▶ Information supplied:
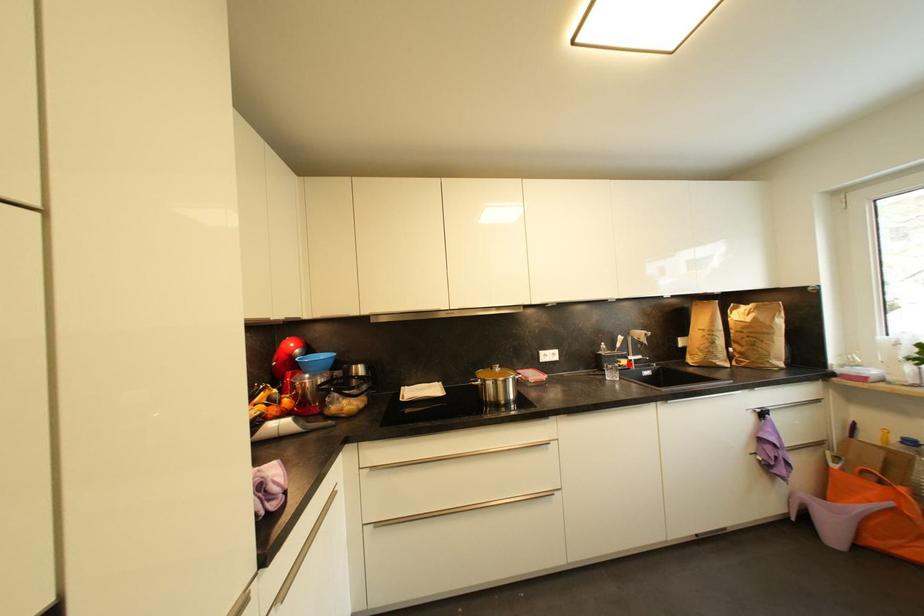
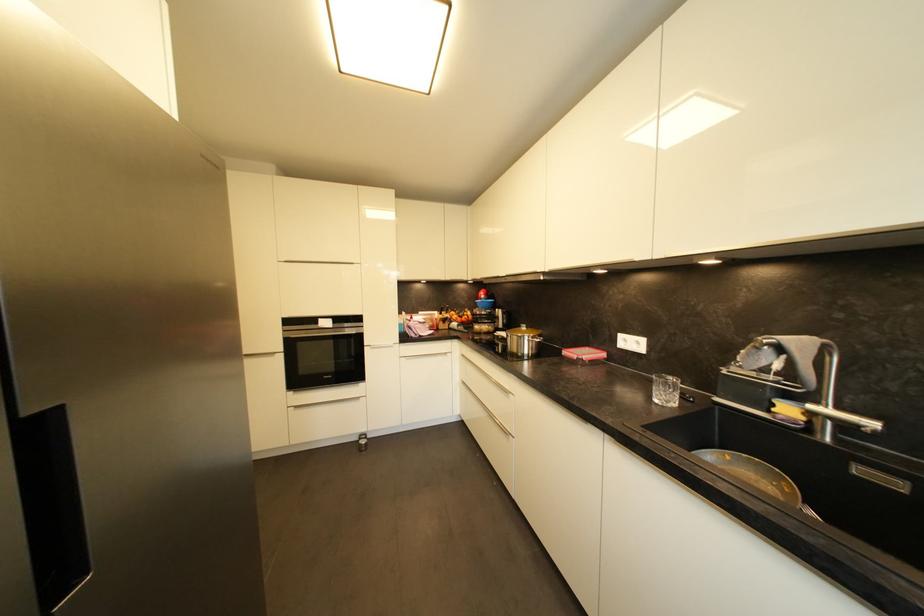
Question: I am providing you with two images of the same scene from different viewpoints. Given a red point in image1, look at the same physical point in image2. Is it:

Choices:
 (A) Closer to the viewpoint
 (B) Farther from the viewpoint

Answer: (A)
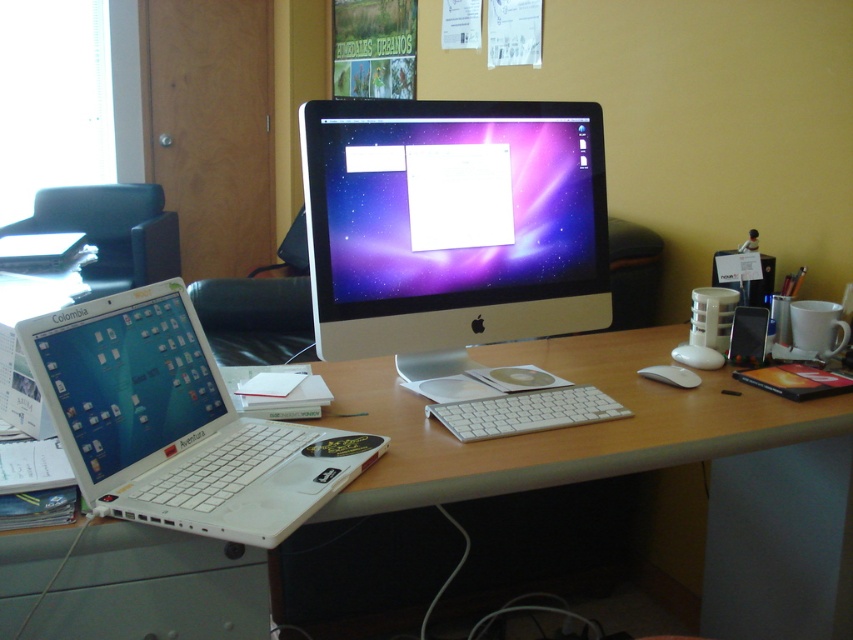
Does white plastic computer desk at center lie in front of white plastic laptop at left?

That is True.

Between white plastic computer desk at center and white plastic laptop at left, which one has more height?

white plastic computer desk at center is taller.

This screenshot has width=853, height=640. What do you see at coordinates (560, 428) in the screenshot? I see `white plastic computer desk at center` at bounding box center [560, 428].

Identify the location of white plastic computer desk at center. The height and width of the screenshot is (640, 853). (560, 428).

Can you confirm if white plastic keyboard at center is positioned below white plastic laptop at left?

Yes, white plastic keyboard at center is below white plastic laptop at left.

Is white plastic keyboard at center bigger than white plastic laptop at left?

No.

Is point (491, 403) positioned in front of point (50, 240)?

Yes, point (491, 403) is in front of point (50, 240).

Find the location of a particular element. The width and height of the screenshot is (853, 640). white plastic keyboard at center is located at coordinates (526, 412).

Between white glossy laptop at lower left and white plastic keyboard at center, which one has less height?

white plastic keyboard at center is shorter.

Does point (225, 408) come behind point (450, 424)?

No, it is not.

Locate an element on the screen. white glossy laptop at lower left is located at coordinates (125, 378).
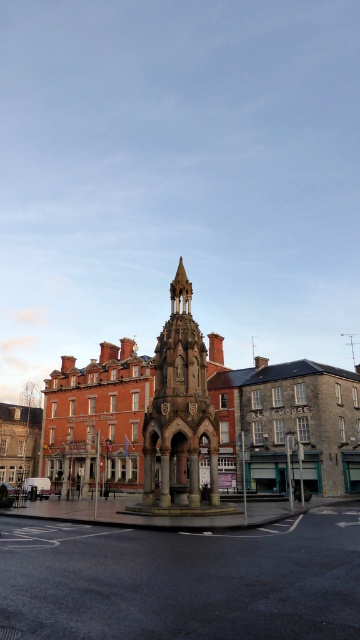
Question: Is stone fountain at center above stone carved bell tower at center?

Choices:
 (A) yes
 (B) no

Answer: (B)

Question: Does stone fountain at center have a larger size compared to stone carved bell tower at center?

Choices:
 (A) no
 (B) yes

Answer: (B)

Question: Which of the following is the farthest from the observer?

Choices:
 (A) stone fountain at center
 (B) stone carved bell tower at center

Answer: (B)

Question: Is stone fountain at center above stone carved bell tower at center?

Choices:
 (A) yes
 (B) no

Answer: (B)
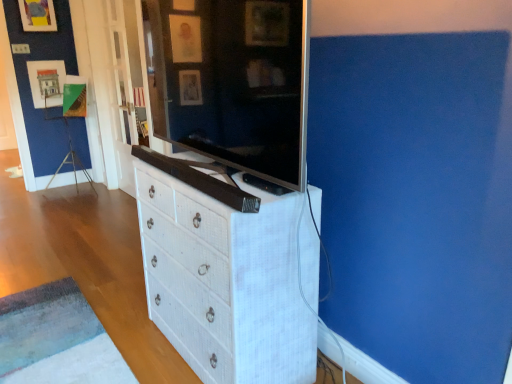
Question: Would you say matte black television at center is to the left or to the right of white textured chest of drawers at center in the picture?

Choices:
 (A) left
 (B) right

Answer: (A)

Question: Is point (203, 130) closer or farther from the camera than point (269, 218)?

Choices:
 (A) farther
 (B) closer

Answer: (A)

Question: Considering the positions of matte black television at center and white textured chest of drawers at center in the image, is matte black television at center bigger or smaller than white textured chest of drawers at center?

Choices:
 (A) big
 (B) small

Answer: (B)

Question: From a real-world perspective, is white textured chest of drawers at center above or below matte black television at center?

Choices:
 (A) below
 (B) above

Answer: (A)

Question: Is point (217, 288) closer or farther from the camera than point (167, 24)?

Choices:
 (A) closer
 (B) farther

Answer: (A)

Question: Is white textured chest of drawers at center in front of or behind matte black television at center in the image?

Choices:
 (A) front
 (B) behind

Answer: (B)

Question: From the image's perspective, relative to matte black television at center, is white textured chest of drawers at center above or below?

Choices:
 (A) above
 (B) below

Answer: (B)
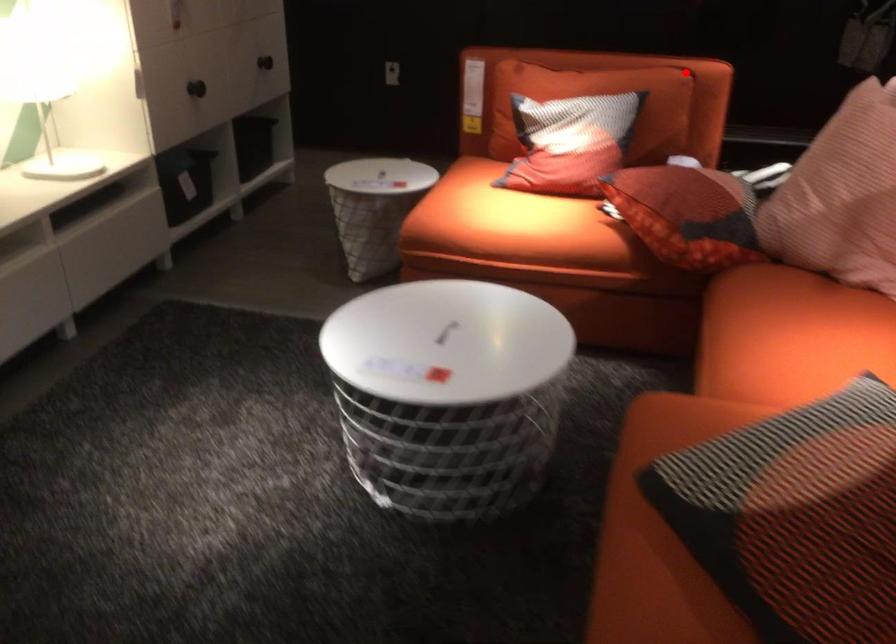
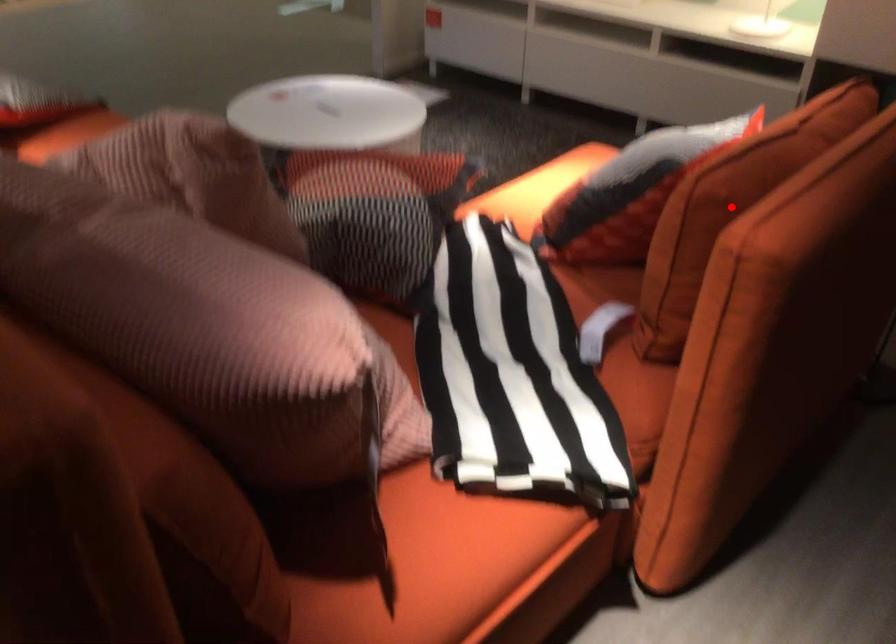
I am providing you with two images of the same scene from different viewpoints. A red point is marked on the first image and another point is marked on the second image. Are the points marked in image1 and image2 representing the same 3D position?

Yes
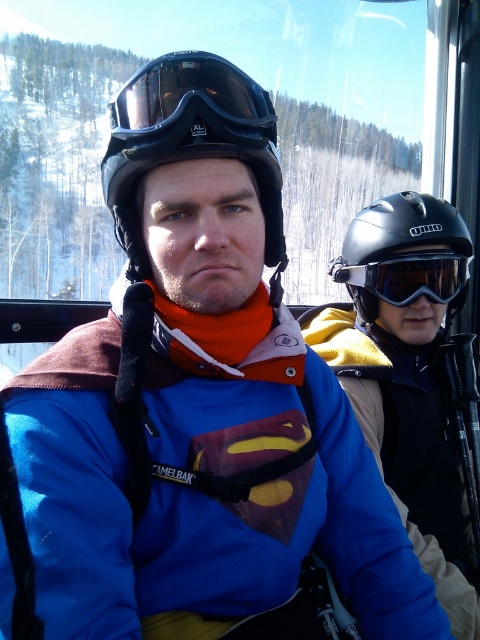
Is black matte ski goggles at upper center positioned at the back of black matte goggles at center?

That is False.

Between black matte ski goggles at upper center and black matte goggles at center, which one has less height?

With less height is black matte goggles at center.

Is point (163, 140) closer to viewer compared to point (356, 278)?

Yes, it is.

Identify the location of black matte ski goggles at upper center. Image resolution: width=480 pixels, height=640 pixels. (190, 108).

Does black matte helmet at right appear on the left side of black matte goggles at center?

Incorrect, black matte helmet at right is not on the left side of black matte goggles at center.

Which is above, black matte helmet at right or black matte goggles at center?

Positioned higher is black matte helmet at right.

Is point (370, 280) positioned behind point (440, 282)?

Yes, point (370, 280) is behind point (440, 282).

This screenshot has width=480, height=640. Find the location of `black matte helmet at right`. black matte helmet at right is located at coordinates (405, 256).

Is black matte helmet at right smaller than black matte ski goggles at upper center?

No, black matte helmet at right is not smaller than black matte ski goggles at upper center.

Where is `black matte helmet at right`? The width and height of the screenshot is (480, 640). black matte helmet at right is located at coordinates (405, 256).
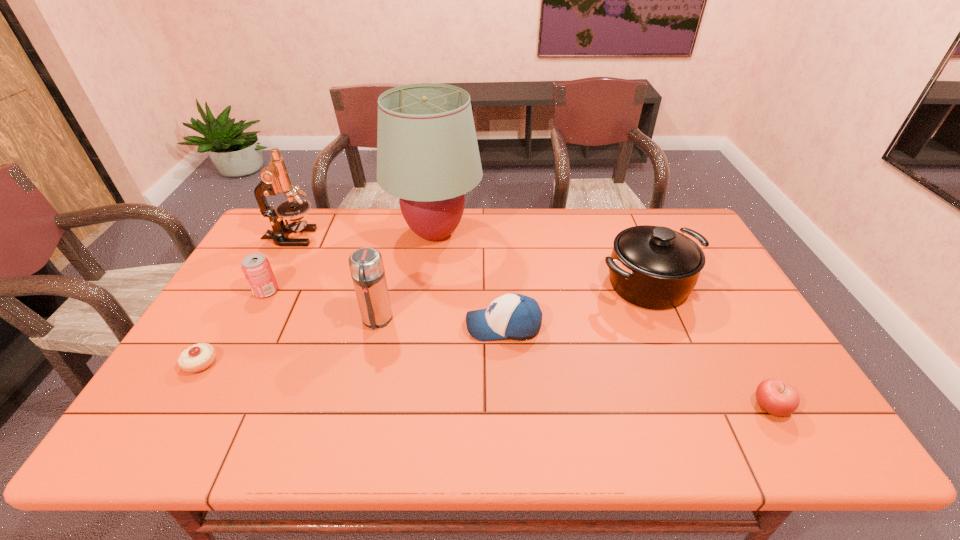
Find the location of `free location located 0.130m on the left of the lampshade`. free location located 0.130m on the left of the lampshade is located at coordinates (349, 233).

Where is `free location located 0.380m at the eyepiece of the seventh shortest object`? Image resolution: width=960 pixels, height=540 pixels. free location located 0.380m at the eyepiece of the seventh shortest object is located at coordinates (431, 237).

This screenshot has height=540, width=960. I want to click on vacant space located 0.100m with a handle on the side of the thermos bottle, so click(366, 365).

At what (x,y) coordinates should I click in order to perform the action: click on vacant space located 0.160m on the left of the saucepan. Please return your answer as a coordinate pair (x, y). Looking at the image, I should click on (541, 284).

Locate an element on the screen. free location located on the back of the soda can is located at coordinates (279, 266).

What are the coordinates of `vacant space located on the front-facing side of the sixth tallest object` in the screenshot? It's located at (325, 326).

Where is `free space located 0.070m on the front-facing side of the sixth tallest object`? free space located 0.070m on the front-facing side of the sixth tallest object is located at coordinates (440, 326).

Locate an element on the screen. This screenshot has width=960, height=540. vacant area situated on the front-facing side of the sixth tallest object is located at coordinates (355, 326).

The height and width of the screenshot is (540, 960). I want to click on vacant space located on the left of the nearest object, so click(x=634, y=406).

Locate an element on the screen. The width and height of the screenshot is (960, 540). vacant area situated on the back of the seventh farthest object is located at coordinates (224, 325).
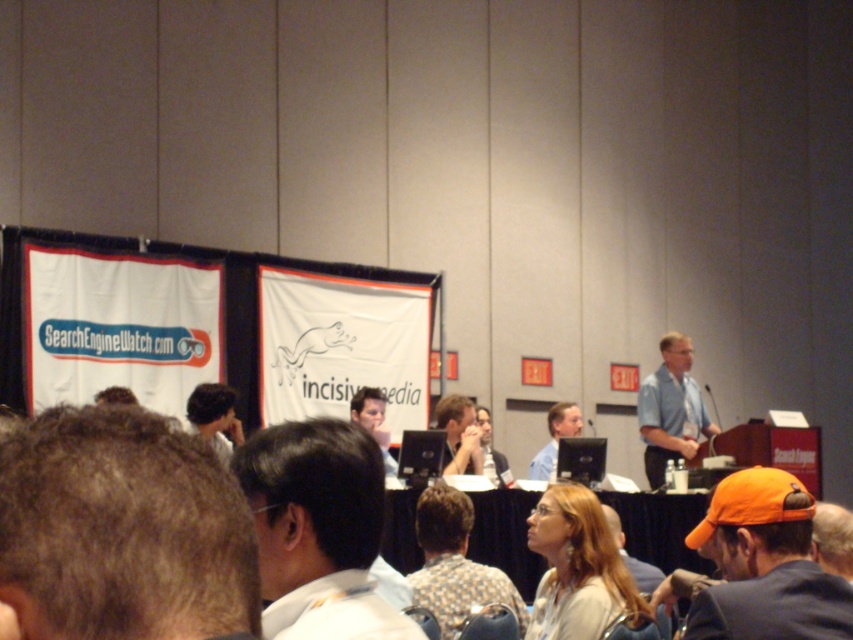
Question: Can you confirm if dark brown hair at center is thinner than matte black laptop at center?

Choices:
 (A) yes
 (B) no

Answer: (B)

Question: Can you confirm if brown hair at lower left is positioned above matte blue shirt at center?

Choices:
 (A) yes
 (B) no

Answer: (A)

Question: Which of these objects is positioned farthest from the orange baseball cap at lower right?

Choices:
 (A) brown hair at lower left
 (B) matte white blouse at center
 (C) white shirt at center

Answer: (A)

Question: Which point is closer to the camera?

Choices:
 (A) (583, 557)
 (B) (648, 563)
 (C) (656, 396)
 (D) (727, 516)

Answer: (D)

Question: Which point is closer to the camera?

Choices:
 (A) dark brown hair at center
 (B) brown hair at lower left

Answer: (B)

Question: Is matte blue shirt at center below matte black shirt at center?

Choices:
 (A) no
 (B) yes

Answer: (B)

▶ Task: Convert the stretch of the entries above from the line that contains "Is point (370, 280)" through the line that contains "No, black matte" into a JSON list of strings, one string per line, leaving out blank lines.

▶ Response area:
[
  "Is point (370, 280) positioned behind point (440, 282)?",
  "Yes, point (370, 280) is behind point (440, 282).",
  "This screenshot has width=480, height=640. Find the location of `black matte helmet at right`. black matte helmet at right is located at coordinates (405, 256).",
  "Is black matte helmet at right smaller than black matte ski goggles at upper center?",
  "No, black matte helmet at right is not smaller than black matte ski goggles at upper center."
]